The data:
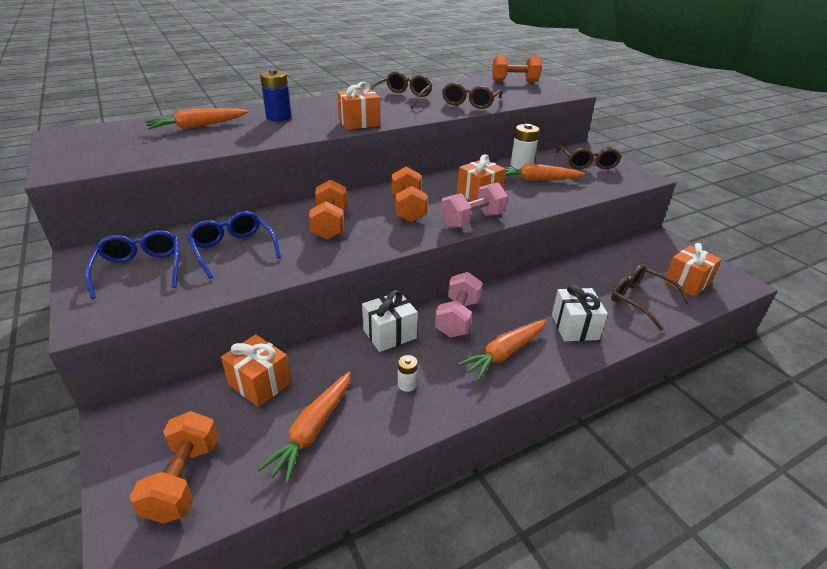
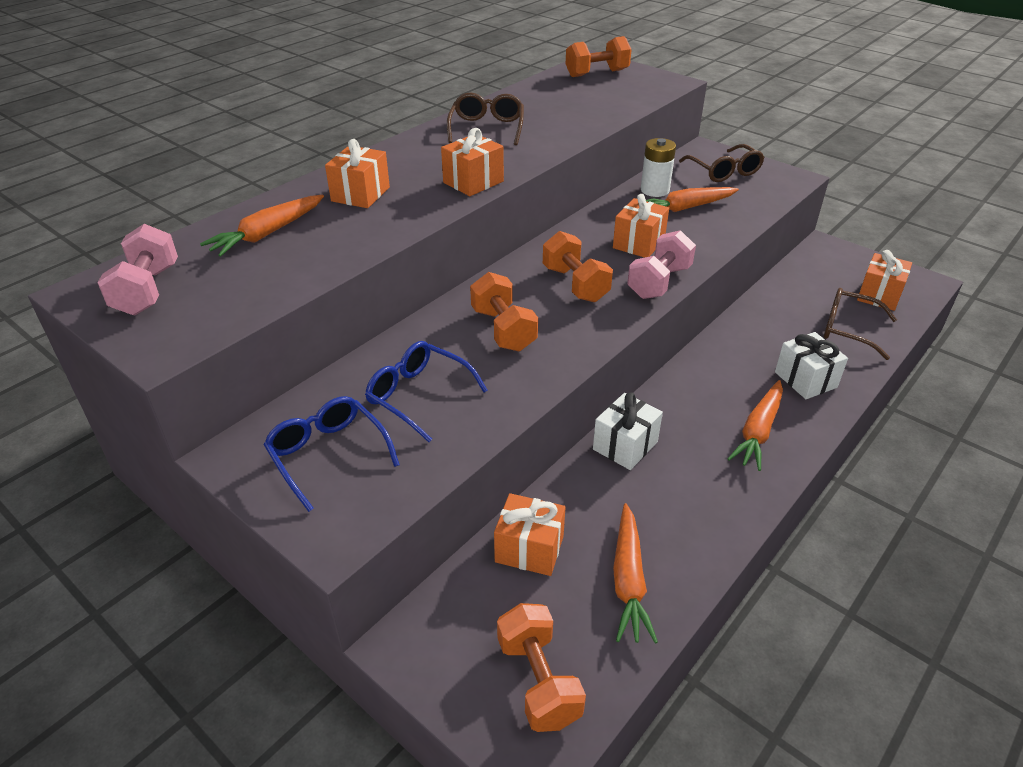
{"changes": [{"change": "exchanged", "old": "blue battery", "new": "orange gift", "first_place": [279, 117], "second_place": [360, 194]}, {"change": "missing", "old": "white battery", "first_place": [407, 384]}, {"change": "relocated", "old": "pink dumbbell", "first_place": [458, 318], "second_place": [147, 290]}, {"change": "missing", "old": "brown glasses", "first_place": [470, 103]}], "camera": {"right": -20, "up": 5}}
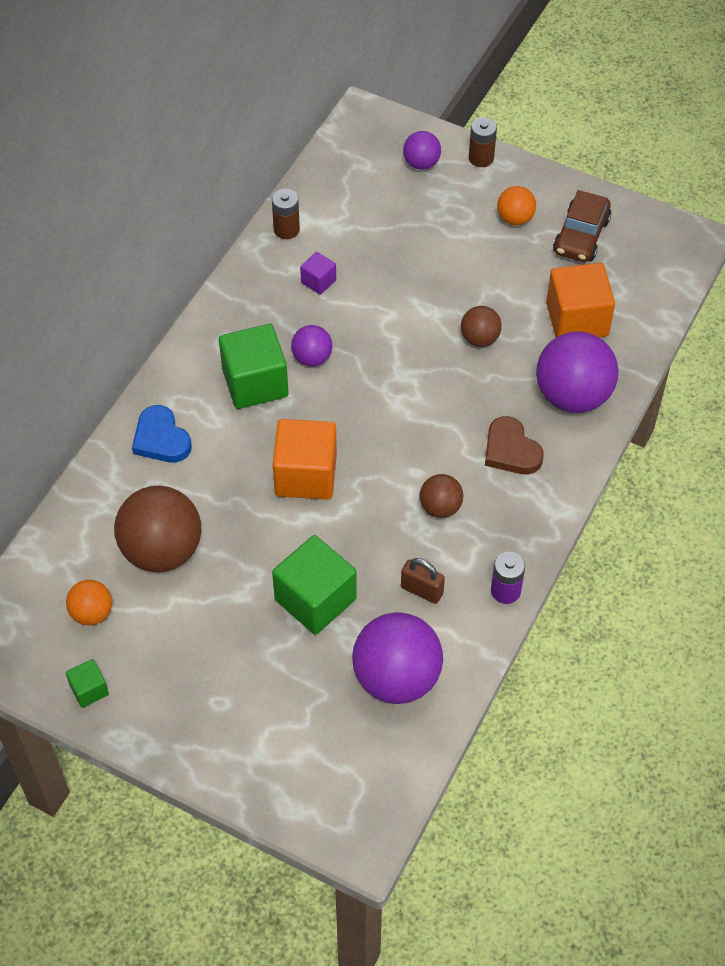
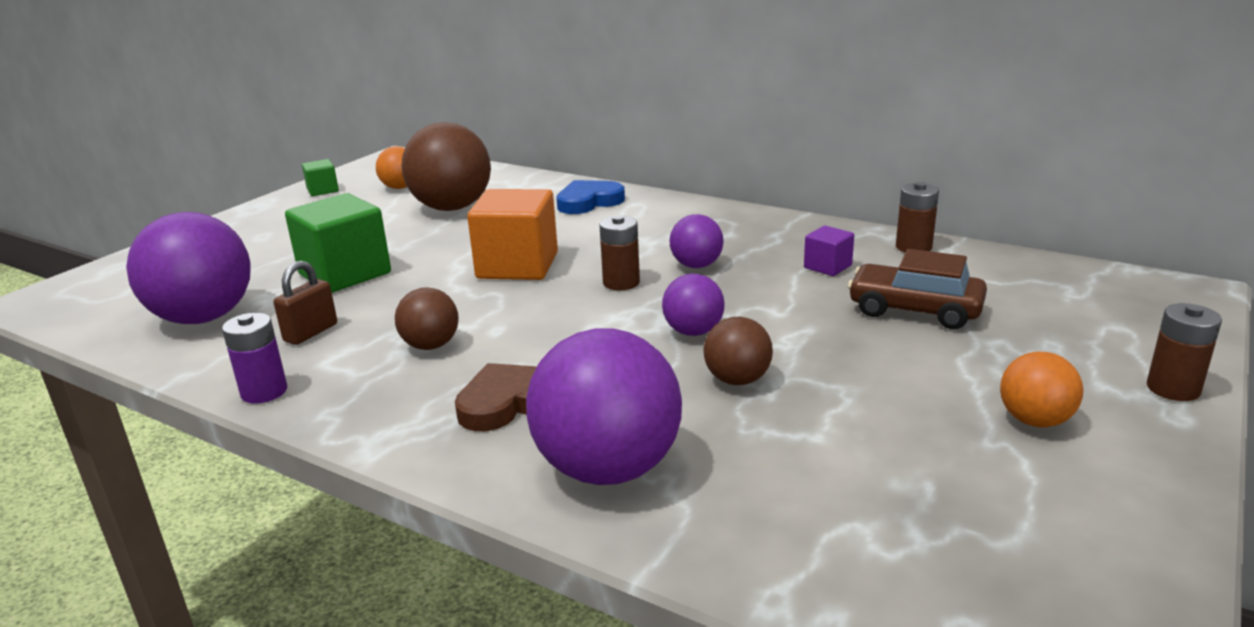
{"changes": [{"change": "missing", "old": "green cube", "first_place": [255, 383]}, {"change": "relocated", "old": "purple ball", "first_place": [421, 163], "second_place": [693, 332]}, {"change": "missing", "old": "orange cube", "first_place": [577, 319]}, {"change": "relocated", "old": "brown car", "first_place": [581, 236], "second_place": [914, 310]}, {"change": "appeared", "new": "brown battery", "second_place": [621, 283]}], "camera": {"right": 95, "up": -30}}
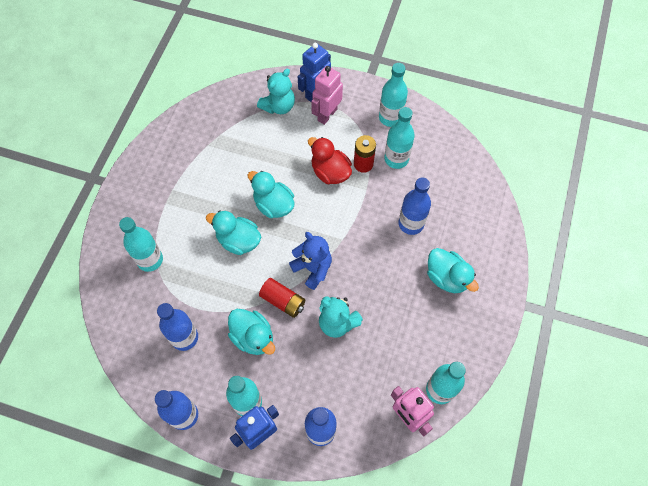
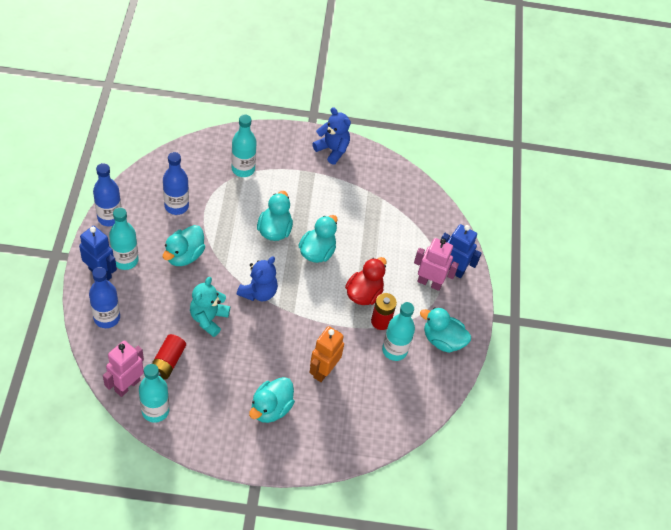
{"changes": [{"change": "missing", "old": "turquoise teddy bear", "first_place": [278, 106]}, {"change": "relocated", "old": "red battery", "first_place": [283, 301], "second_place": [167, 362]}, {"change": "exchanged", "old": "turquoise bottle", "new": "turquoise duck", "first_place": [390, 118], "second_place": [442, 340]}, {"change": "exchanged", "old": "blue bottle", "new": "orange robot", "first_place": [411, 224], "second_place": [323, 370]}, {"change": "appeared", "new": "blue teddy bear", "second_place": [332, 150]}], "camera": {"right": 70, "up": -10}}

Aim of the task: Repeat the listing above word for word and leave its images out.

Reply to the task:
{"changes": [{"change": "exchanged", "old": "blue battery", "new": "orange gift", "first_place": [279, 117], "second_place": [360, 194]}, {"change": "missing", "old": "white battery", "first_place": [407, 384]}, {"change": "relocated", "old": "pink dumbbell", "first_place": [458, 318], "second_place": [147, 290]}, {"change": "missing", "old": "brown glasses", "first_place": [470, 103]}], "camera": {"right": -20, "up": 5}}
{"changes": [{"change": "missing", "old": "green cube", "first_place": [255, 383]}, {"change": "relocated", "old": "purple ball", "first_place": [421, 163], "second_place": [693, 332]}, {"change": "missing", "old": "orange cube", "first_place": [577, 319]}, {"change": "relocated", "old": "brown car", "first_place": [581, 236], "second_place": [914, 310]}, {"change": "appeared", "new": "brown battery", "second_place": [621, 283]}], "camera": {"right": 95, "up": -30}}
{"changes": [{"change": "missing", "old": "turquoise teddy bear", "first_place": [278, 106]}, {"change": "relocated", "old": "red battery", "first_place": [283, 301], "second_place": [167, 362]}, {"change": "exchanged", "old": "turquoise bottle", "new": "turquoise duck", "first_place": [390, 118], "second_place": [442, 340]}, {"change": "exchanged", "old": "blue bottle", "new": "orange robot", "first_place": [411, 224], "second_place": [323, 370]}, {"change": "appeared", "new": "blue teddy bear", "second_place": [332, 150]}], "camera": {"right": 70, "up": -10}}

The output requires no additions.